Exactly as they appear, print the line with "purple dice: 3 -> 2" and each line after it through the end of the entries below; leave out pictures.

Items from a dataset
◆ ◆ ◆ ◆ ◆ ◆ ◆

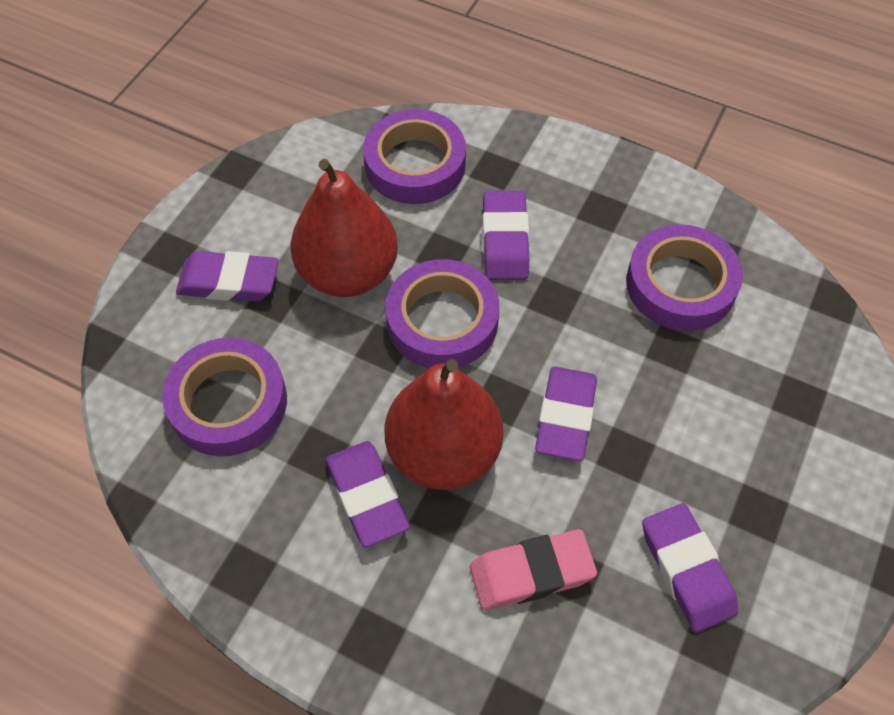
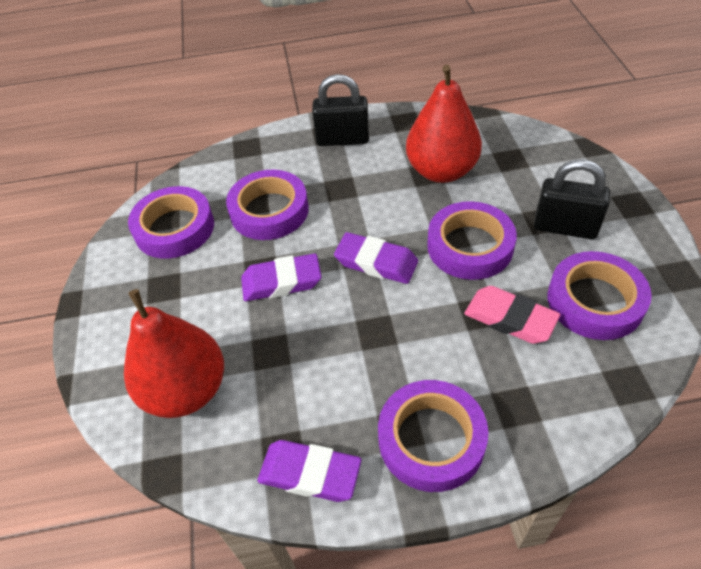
black padlock: 0 -> 2
purple eraser: 5 -> 3
purple tape: 4 -> 5

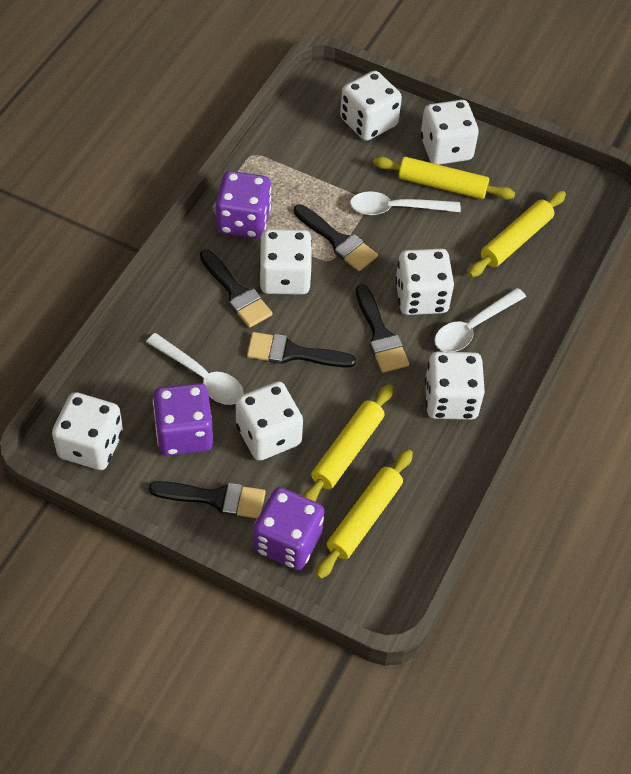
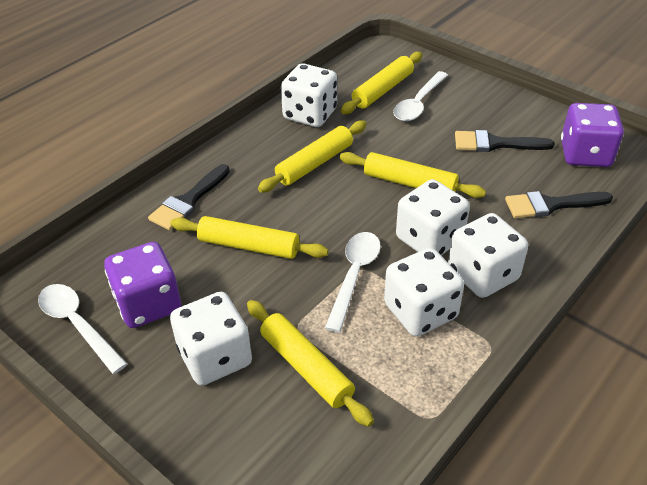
black brush: 5 -> 3
purple dice: 3 -> 2
white dice: 7 -> 5
yellow rolling pin: 4 -> 5

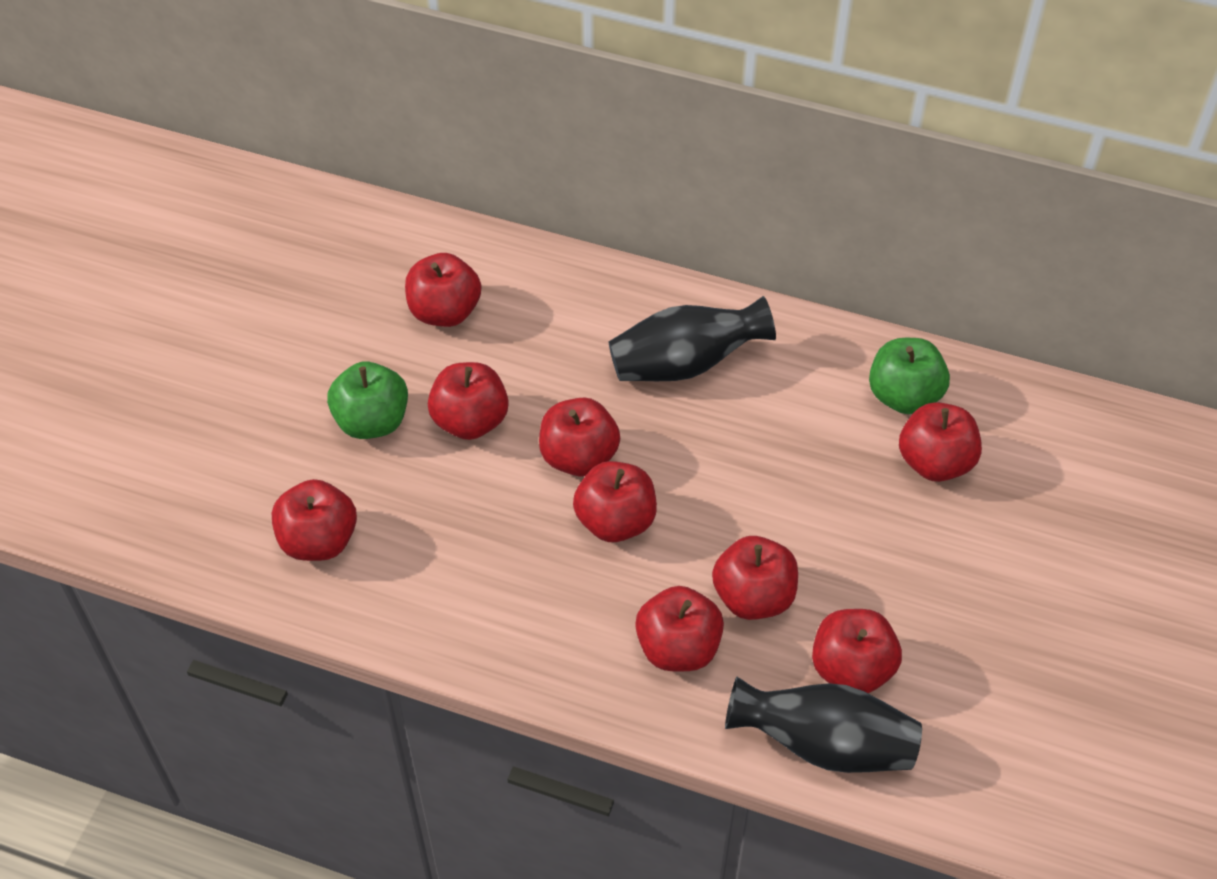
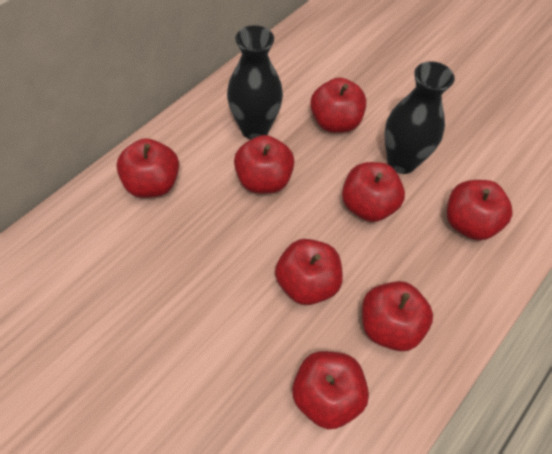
green apple: 2 -> 0
red apple: 9 -> 8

◆ ◆ ◆ ◆ ◆ ◆ ◆

» **EXPECTED ANSWER**:
purple dice: 3 -> 2
white dice: 7 -> 5
yellow rolling pin: 4 -> 5

green apple: 2 -> 0
red apple: 9 -> 8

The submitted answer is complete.